# [TASK INPUTS]
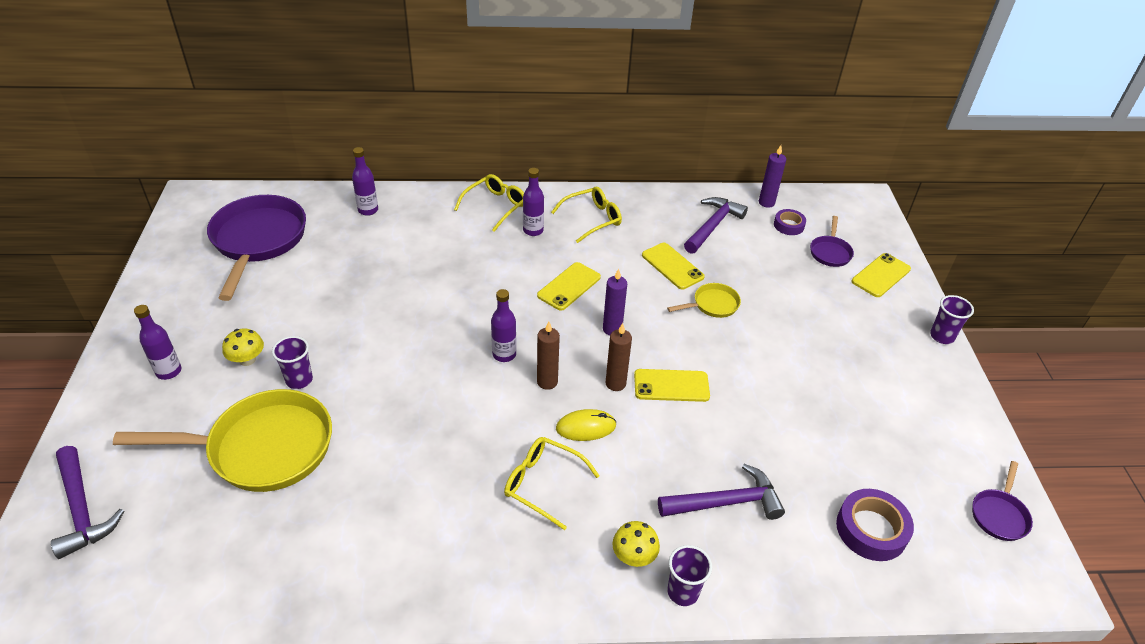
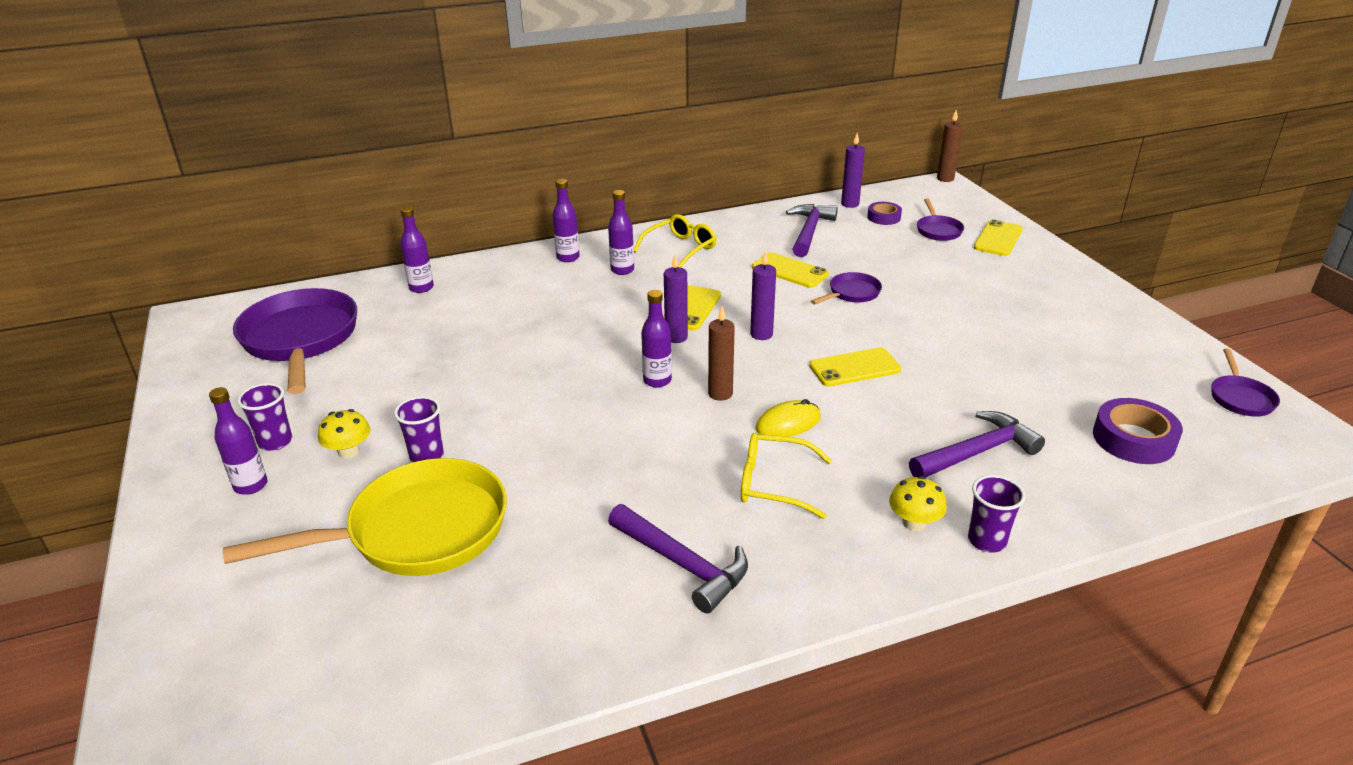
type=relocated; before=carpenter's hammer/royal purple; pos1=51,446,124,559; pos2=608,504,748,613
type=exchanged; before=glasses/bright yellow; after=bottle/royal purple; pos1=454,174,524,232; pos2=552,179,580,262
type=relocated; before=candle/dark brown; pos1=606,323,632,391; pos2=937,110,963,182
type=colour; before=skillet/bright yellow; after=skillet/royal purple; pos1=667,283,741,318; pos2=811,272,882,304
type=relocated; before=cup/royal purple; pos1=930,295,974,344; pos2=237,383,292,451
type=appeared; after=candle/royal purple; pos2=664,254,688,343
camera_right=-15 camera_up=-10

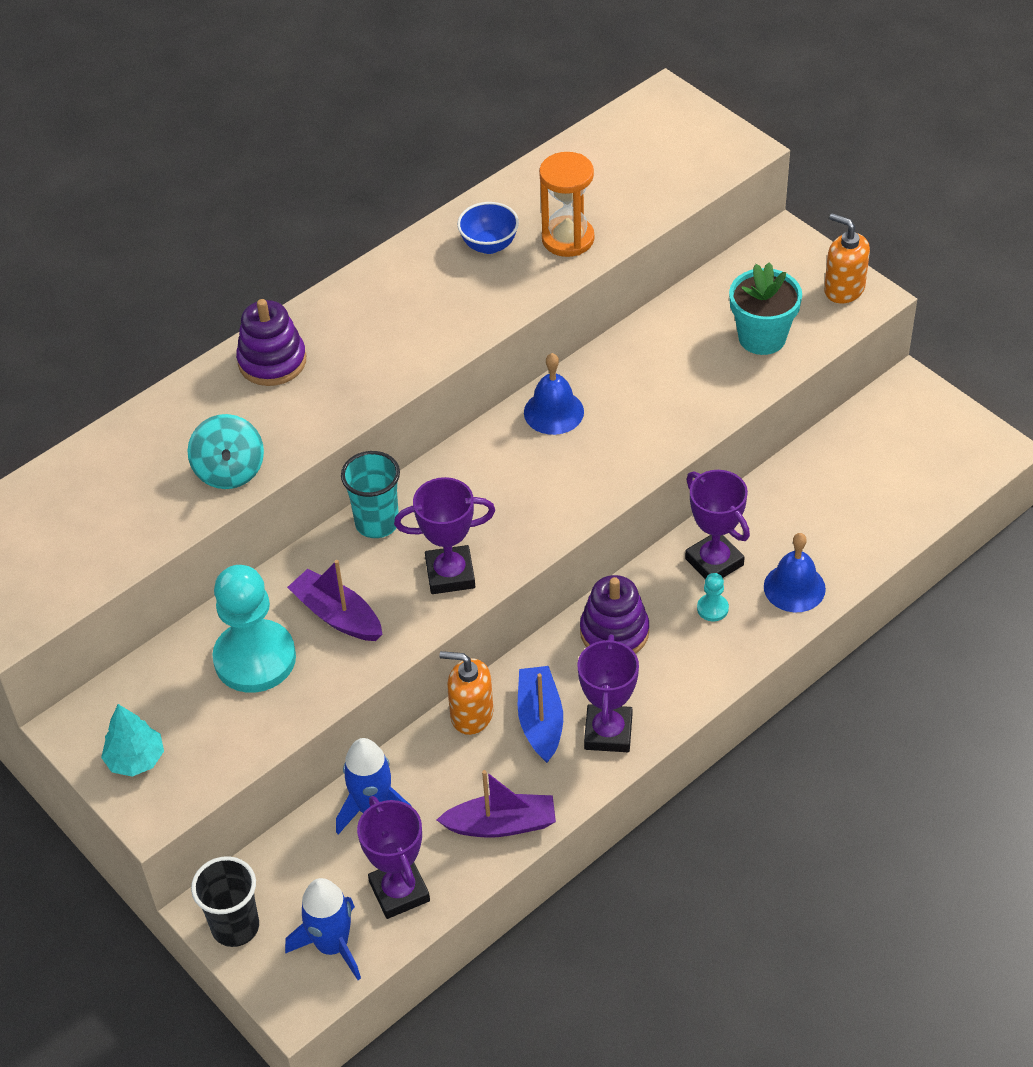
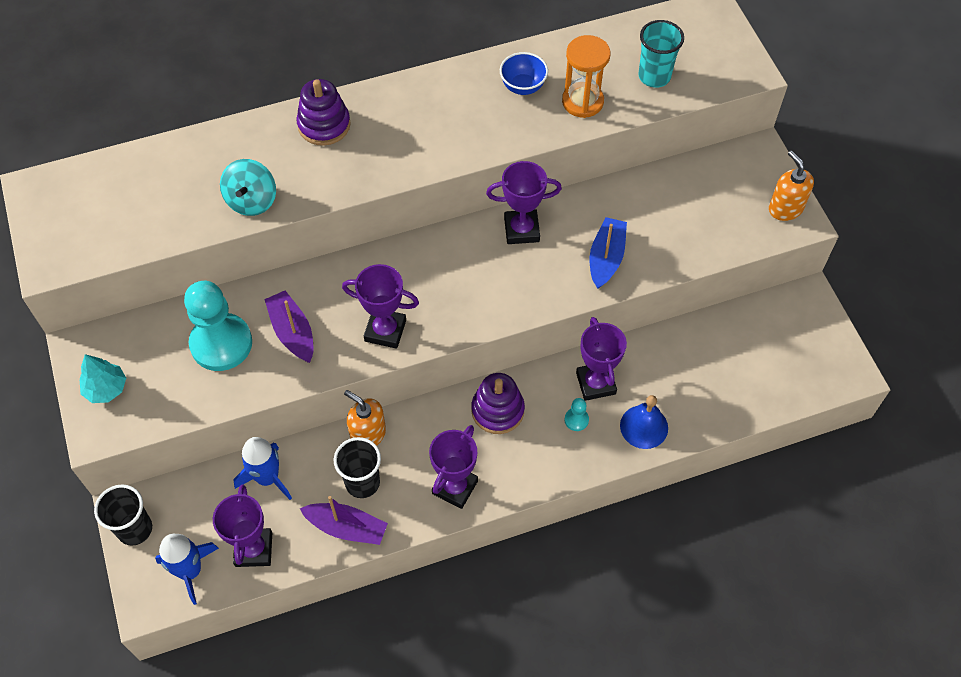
type=relocated; before=cup/turquoise; pos1=341,451,400,538; pos2=638,20,684,88
type=relocated; before=toy boat/blue; pos1=518,666,563,763; pos2=590,217,627,289
type=exchanged; before=school bell/blue; after=award cup/royal purple; pos1=524,353,584,435; pos2=486,161,562,244
type=missing; before=plant pot/turquoise; pos1=729,262,802,355
type=appeared; after=cup/black; pos2=334,437,381,498
camera_right=20 camera_up=10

# [EXERCISE]
Everything above from the line with "type=relocated; before=cup/royal purple;" to the line with "type=appeared; after=candle/royal purple;", both included, must be repeated exactly, and nothing outside that range.

# [ANSWER TO THIS PROBLEM]
type=relocated; before=cup/royal purple; pos1=930,295,974,344; pos2=237,383,292,451
type=appeared; after=candle/royal purple; pos2=664,254,688,343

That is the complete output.